## begin Recorded information

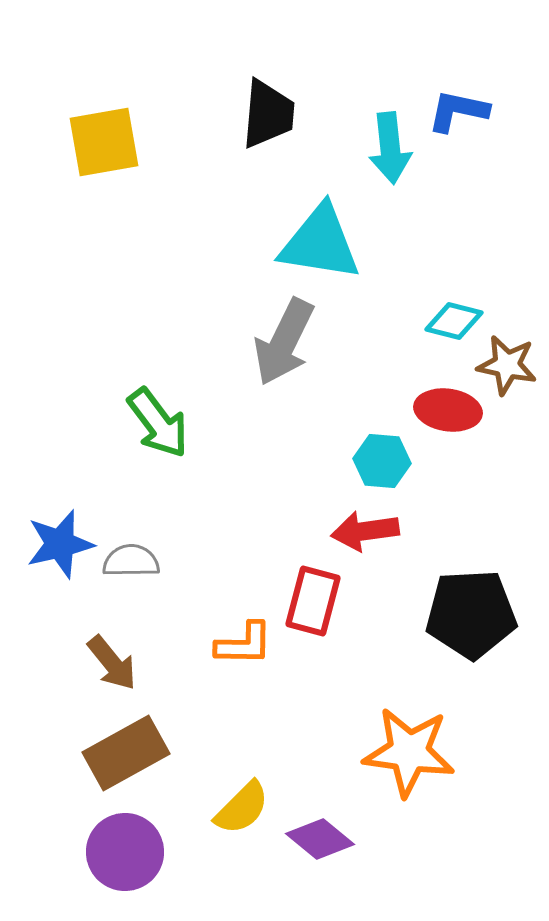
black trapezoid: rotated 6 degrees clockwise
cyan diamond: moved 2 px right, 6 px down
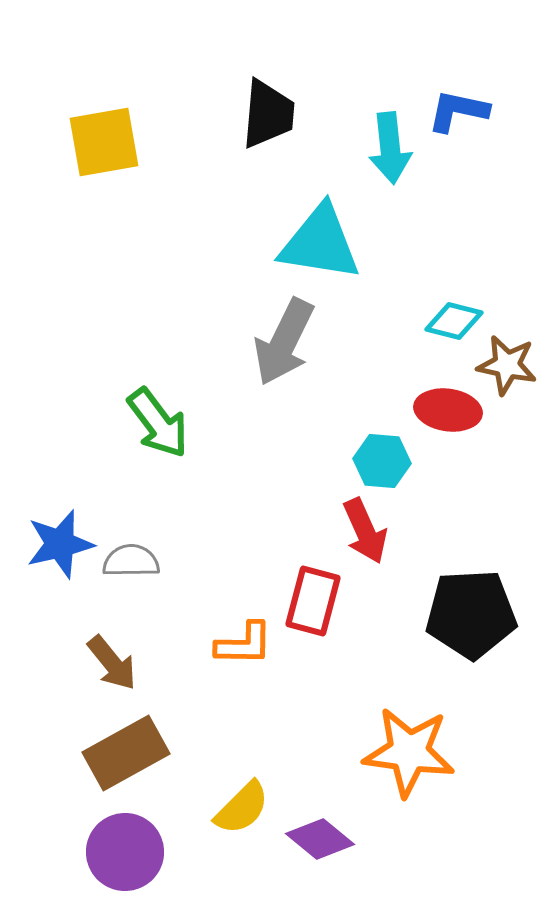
red arrow: rotated 106 degrees counterclockwise
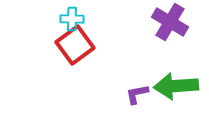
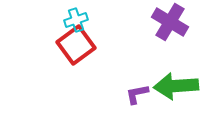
cyan cross: moved 4 px right, 1 px down; rotated 20 degrees counterclockwise
red square: moved 1 px right
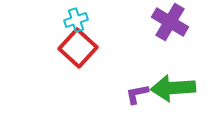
red square: moved 2 px right, 3 px down; rotated 12 degrees counterclockwise
green arrow: moved 3 px left, 2 px down
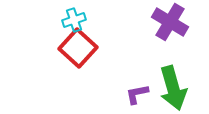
cyan cross: moved 2 px left
green arrow: rotated 102 degrees counterclockwise
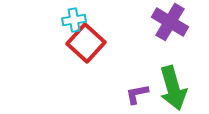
cyan cross: rotated 10 degrees clockwise
red square: moved 8 px right, 5 px up
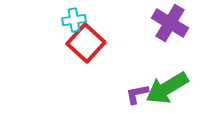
purple cross: moved 1 px down
green arrow: moved 6 px left; rotated 75 degrees clockwise
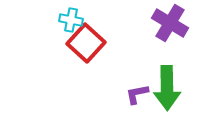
cyan cross: moved 3 px left; rotated 20 degrees clockwise
green arrow: rotated 60 degrees counterclockwise
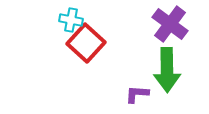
purple cross: moved 1 px down; rotated 6 degrees clockwise
green arrow: moved 18 px up
purple L-shape: rotated 15 degrees clockwise
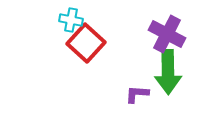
purple cross: moved 3 px left, 10 px down; rotated 9 degrees counterclockwise
green arrow: moved 1 px right, 2 px down
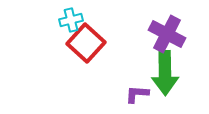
cyan cross: rotated 25 degrees counterclockwise
green arrow: moved 3 px left, 1 px down
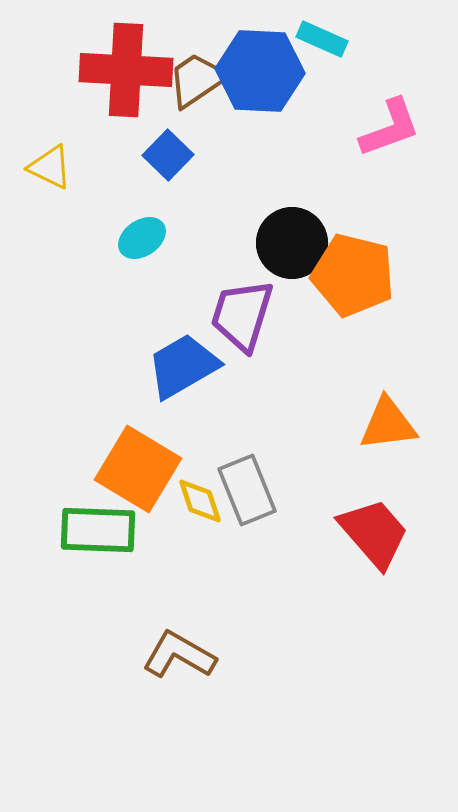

## end Recorded information

§ Given instruction
Transcribe every line of the data above without any change, leaving out the pictures.

§ Written answer
black trapezoid: rotated 6 degrees clockwise
cyan diamond: moved 2 px right, 6 px down
red arrow: rotated 106 degrees counterclockwise
cyan cross: moved 4 px right, 1 px down; rotated 20 degrees counterclockwise
red square: moved 1 px right
red square: moved 2 px right, 3 px down; rotated 12 degrees counterclockwise
green arrow: moved 3 px left, 2 px down
cyan cross: moved 2 px left
green arrow: rotated 102 degrees counterclockwise
cyan cross: rotated 10 degrees clockwise
red square: moved 8 px right, 5 px up
purple cross: moved 1 px down
green arrow: moved 6 px left; rotated 75 degrees clockwise
cyan cross: moved 3 px left; rotated 20 degrees clockwise
green arrow: rotated 60 degrees counterclockwise
purple cross: moved 1 px down; rotated 6 degrees clockwise
green arrow: moved 18 px up
purple L-shape: rotated 15 degrees clockwise
purple cross: moved 3 px left, 10 px down; rotated 9 degrees counterclockwise
green arrow: moved 1 px right, 2 px down
cyan cross: rotated 25 degrees counterclockwise
green arrow: moved 3 px left, 1 px down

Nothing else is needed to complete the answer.